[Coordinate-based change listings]
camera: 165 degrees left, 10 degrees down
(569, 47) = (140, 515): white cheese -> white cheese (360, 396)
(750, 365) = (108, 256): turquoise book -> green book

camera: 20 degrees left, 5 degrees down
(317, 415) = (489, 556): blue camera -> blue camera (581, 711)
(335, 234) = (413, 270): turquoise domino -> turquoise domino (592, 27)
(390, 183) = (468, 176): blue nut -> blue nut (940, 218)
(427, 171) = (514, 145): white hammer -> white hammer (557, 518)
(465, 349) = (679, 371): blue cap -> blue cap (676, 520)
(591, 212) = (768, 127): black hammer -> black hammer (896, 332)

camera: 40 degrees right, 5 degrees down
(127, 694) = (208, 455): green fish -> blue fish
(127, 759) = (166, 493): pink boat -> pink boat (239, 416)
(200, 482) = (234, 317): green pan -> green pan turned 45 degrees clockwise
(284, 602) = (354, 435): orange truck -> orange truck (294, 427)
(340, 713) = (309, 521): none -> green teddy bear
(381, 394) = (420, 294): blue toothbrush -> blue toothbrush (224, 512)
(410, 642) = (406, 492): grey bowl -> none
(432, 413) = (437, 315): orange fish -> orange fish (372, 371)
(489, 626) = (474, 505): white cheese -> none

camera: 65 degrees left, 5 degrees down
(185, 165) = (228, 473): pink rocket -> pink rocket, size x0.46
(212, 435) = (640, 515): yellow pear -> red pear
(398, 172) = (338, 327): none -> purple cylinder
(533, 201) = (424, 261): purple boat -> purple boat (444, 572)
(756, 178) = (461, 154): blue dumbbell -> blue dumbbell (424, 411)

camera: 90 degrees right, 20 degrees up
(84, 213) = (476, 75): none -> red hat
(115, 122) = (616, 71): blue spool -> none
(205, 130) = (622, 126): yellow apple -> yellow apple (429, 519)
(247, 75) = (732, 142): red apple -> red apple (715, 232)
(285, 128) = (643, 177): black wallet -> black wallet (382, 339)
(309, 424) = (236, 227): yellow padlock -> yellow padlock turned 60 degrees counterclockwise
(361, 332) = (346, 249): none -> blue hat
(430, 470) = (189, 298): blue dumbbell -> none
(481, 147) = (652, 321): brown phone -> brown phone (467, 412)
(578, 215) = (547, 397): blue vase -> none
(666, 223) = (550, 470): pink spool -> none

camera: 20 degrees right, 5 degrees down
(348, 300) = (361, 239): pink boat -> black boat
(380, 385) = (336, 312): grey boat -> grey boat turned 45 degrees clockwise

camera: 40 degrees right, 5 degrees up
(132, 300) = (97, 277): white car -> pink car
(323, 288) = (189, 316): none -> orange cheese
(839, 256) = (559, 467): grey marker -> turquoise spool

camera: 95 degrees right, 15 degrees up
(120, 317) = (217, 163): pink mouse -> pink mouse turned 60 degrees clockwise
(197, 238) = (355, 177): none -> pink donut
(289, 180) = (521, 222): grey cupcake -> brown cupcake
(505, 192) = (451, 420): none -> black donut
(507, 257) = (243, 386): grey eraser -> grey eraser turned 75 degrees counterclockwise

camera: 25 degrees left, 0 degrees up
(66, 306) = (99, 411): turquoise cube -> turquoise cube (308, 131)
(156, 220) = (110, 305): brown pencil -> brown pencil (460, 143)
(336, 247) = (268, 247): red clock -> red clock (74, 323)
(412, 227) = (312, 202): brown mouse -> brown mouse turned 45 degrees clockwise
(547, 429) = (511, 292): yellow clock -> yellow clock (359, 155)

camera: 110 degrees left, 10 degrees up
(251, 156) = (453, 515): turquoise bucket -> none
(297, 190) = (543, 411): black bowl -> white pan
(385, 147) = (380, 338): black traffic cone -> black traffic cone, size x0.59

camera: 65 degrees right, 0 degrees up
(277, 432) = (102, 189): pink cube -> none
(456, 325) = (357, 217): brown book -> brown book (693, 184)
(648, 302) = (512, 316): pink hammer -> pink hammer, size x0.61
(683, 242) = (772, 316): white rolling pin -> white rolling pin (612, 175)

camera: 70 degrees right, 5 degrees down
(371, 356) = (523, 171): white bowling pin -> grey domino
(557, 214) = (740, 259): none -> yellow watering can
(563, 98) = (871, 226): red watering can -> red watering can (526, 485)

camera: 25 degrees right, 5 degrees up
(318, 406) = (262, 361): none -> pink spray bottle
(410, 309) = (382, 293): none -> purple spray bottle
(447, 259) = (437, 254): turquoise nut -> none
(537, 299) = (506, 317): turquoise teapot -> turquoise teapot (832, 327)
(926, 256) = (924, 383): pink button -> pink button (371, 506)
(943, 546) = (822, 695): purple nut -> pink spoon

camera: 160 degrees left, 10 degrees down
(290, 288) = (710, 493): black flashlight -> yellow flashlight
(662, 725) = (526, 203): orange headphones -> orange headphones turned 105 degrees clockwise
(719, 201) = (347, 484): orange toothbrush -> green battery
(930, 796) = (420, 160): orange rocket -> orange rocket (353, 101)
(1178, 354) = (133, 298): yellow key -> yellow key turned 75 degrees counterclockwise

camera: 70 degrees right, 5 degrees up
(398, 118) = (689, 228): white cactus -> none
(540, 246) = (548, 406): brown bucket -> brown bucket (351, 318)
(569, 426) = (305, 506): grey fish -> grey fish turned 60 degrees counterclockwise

Exercise goal → All that belongs in the answer is the run of lines above from the line containing "(309, 424) = (236, 227): yellow" through the line containing "(547, 429) = (511, 292): yellow", exactly as written.

Reply →
(309, 424) = (236, 227): yellow padlock -> yellow padlock turned 60 degrees counterclockwise
(361, 332) = (346, 249): none -> blue hat
(430, 470) = (189, 298): blue dumbbell -> none
(481, 147) = (652, 321): brown phone -> brown phone (467, 412)
(578, 215) = (547, 397): blue vase -> none
(666, 223) = (550, 470): pink spool -> none

camera: 20 degrees right, 5 degrees down
(348, 300) = (361, 239): pink boat -> black boat
(380, 385) = (336, 312): grey boat -> grey boat turned 45 degrees clockwise

camera: 40 degrees right, 5 degrees up
(132, 300) = (97, 277): white car -> pink car
(323, 288) = (189, 316): none -> orange cheese
(839, 256) = (559, 467): grey marker -> turquoise spool

camera: 95 degrees right, 15 degrees up
(120, 317) = (217, 163): pink mouse -> pink mouse turned 60 degrees clockwise
(197, 238) = (355, 177): none -> pink donut
(289, 180) = (521, 222): grey cupcake -> brown cupcake
(505, 192) = (451, 420): none -> black donut
(507, 257) = (243, 386): grey eraser -> grey eraser turned 75 degrees counterclockwise

camera: 25 degrees left, 0 degrees up
(66, 306) = (99, 411): turquoise cube -> turquoise cube (308, 131)
(156, 220) = (110, 305): brown pencil -> brown pencil (460, 143)
(336, 247) = (268, 247): red clock -> red clock (74, 323)
(412, 227) = (312, 202): brown mouse -> brown mouse turned 45 degrees clockwise
(547, 429) = (511, 292): yellow clock -> yellow clock (359, 155)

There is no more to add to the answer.